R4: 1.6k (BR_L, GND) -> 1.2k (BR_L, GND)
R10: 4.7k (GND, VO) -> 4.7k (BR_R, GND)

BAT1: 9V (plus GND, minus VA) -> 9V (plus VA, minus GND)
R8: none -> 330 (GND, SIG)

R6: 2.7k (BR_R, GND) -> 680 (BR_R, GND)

------

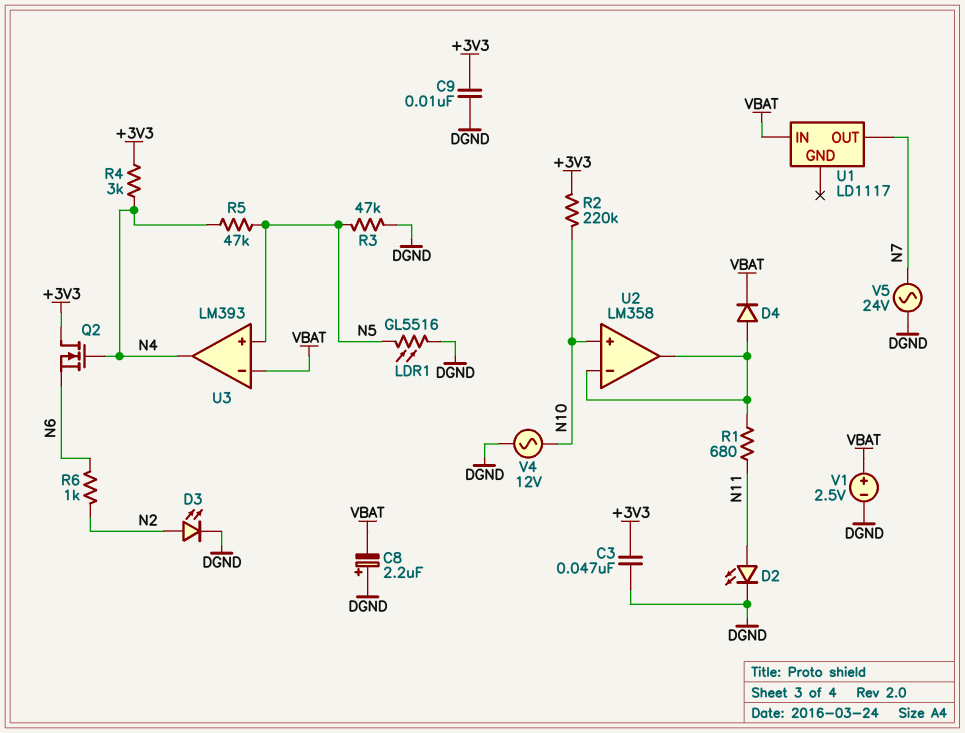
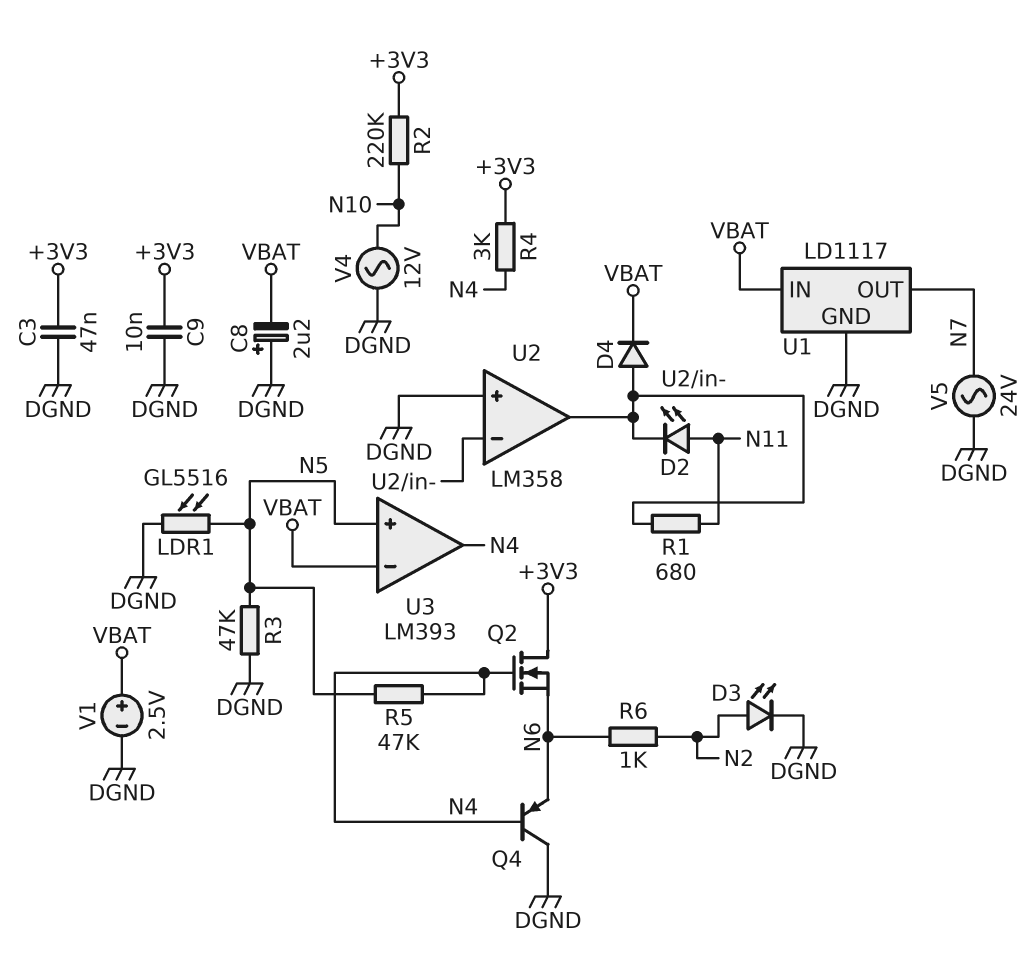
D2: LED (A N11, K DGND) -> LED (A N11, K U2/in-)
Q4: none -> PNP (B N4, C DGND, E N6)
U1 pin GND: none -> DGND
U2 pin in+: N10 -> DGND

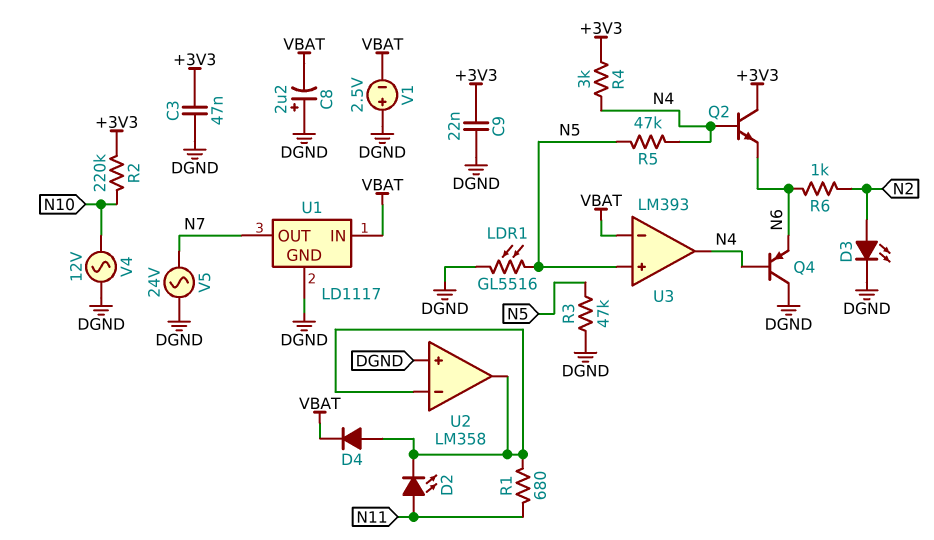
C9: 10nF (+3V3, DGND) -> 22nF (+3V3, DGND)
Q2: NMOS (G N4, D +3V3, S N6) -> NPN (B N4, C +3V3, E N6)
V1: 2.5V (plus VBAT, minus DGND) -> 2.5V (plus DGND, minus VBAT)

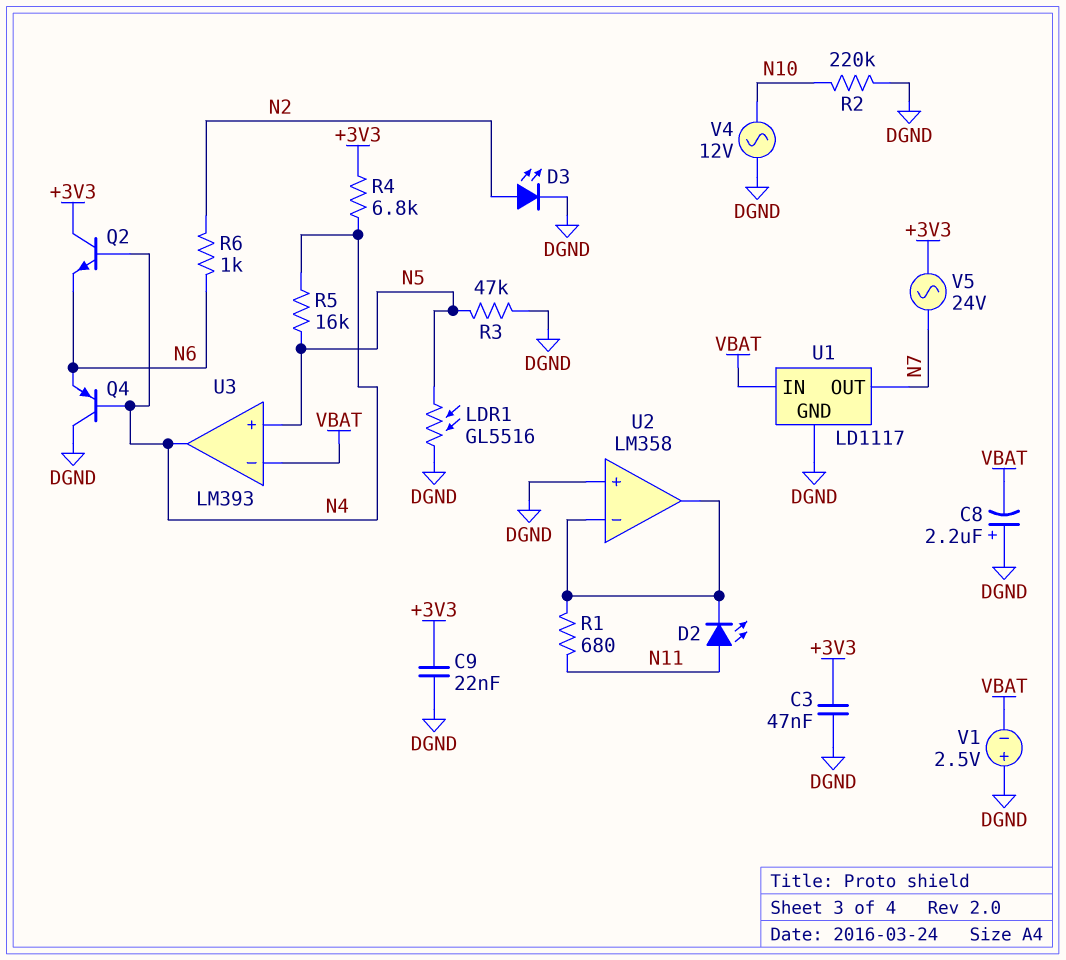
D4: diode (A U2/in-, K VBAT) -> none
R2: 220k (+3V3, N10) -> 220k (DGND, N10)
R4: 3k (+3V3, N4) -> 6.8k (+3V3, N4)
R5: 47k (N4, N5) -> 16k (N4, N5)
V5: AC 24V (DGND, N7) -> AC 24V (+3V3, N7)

------

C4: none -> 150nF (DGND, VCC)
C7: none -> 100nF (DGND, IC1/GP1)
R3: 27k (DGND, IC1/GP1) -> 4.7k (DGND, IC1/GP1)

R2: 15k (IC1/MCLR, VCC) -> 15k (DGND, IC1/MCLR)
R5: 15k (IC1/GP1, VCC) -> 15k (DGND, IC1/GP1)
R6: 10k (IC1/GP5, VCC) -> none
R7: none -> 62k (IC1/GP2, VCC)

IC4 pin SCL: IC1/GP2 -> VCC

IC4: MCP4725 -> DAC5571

------

What is required: Using the data above, reproduce exactly the lines between those holding "C4: none -> 150nF (DGND, VCC)" and "IC4: MCP4725 -> DAC5571", inclusive, and no others.

Output for this exercise:
C4: none -> 150nF (DGND, VCC)
C7: none -> 100nF (DGND, IC1/GP1)
R3: 27k (DGND, IC1/GP1) -> 4.7k (DGND, IC1/GP1)

R2: 15k (IC1/MCLR, VCC) -> 15k (DGND, IC1/MCLR)
R5: 15k (IC1/GP1, VCC) -> 15k (DGND, IC1/GP1)
R6: 10k (IC1/GP5, VCC) -> none
R7: none -> 62k (IC1/GP2, VCC)

IC4 pin SCL: IC1/GP2 -> VCC

IC4: MCP4725 -> DAC5571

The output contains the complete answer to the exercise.